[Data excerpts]

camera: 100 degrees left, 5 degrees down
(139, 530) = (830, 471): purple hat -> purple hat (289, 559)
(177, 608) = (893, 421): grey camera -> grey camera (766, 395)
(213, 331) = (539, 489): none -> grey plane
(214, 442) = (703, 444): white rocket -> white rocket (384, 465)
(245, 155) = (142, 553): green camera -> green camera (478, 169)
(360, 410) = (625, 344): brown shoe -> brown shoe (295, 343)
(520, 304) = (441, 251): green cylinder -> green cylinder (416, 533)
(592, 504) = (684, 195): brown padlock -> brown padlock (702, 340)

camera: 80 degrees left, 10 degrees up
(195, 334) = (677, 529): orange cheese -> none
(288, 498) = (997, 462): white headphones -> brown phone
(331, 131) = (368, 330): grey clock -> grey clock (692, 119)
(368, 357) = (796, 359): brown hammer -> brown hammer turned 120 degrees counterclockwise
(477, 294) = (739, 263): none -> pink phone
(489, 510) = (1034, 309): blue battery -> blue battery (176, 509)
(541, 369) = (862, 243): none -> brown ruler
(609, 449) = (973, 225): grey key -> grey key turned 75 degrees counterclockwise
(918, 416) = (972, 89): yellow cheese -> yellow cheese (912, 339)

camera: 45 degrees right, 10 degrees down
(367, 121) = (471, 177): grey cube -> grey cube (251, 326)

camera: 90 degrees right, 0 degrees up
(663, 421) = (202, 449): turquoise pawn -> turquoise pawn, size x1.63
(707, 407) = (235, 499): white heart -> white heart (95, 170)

*What you have to do*:
Pull out every line holding "degrees" from the records above, and copy it.

*Answer to this task*:
camera: 100 degrees left, 5 degrees down
camera: 80 degrees left, 10 degrees up
(368, 357) = (796, 359): brown hammer -> brown hammer turned 120 degrees counterclockwise
(609, 449) = (973, 225): grey key -> grey key turned 75 degrees counterclockwise
camera: 45 degrees right, 10 degrees down
camera: 90 degrees right, 0 degrees up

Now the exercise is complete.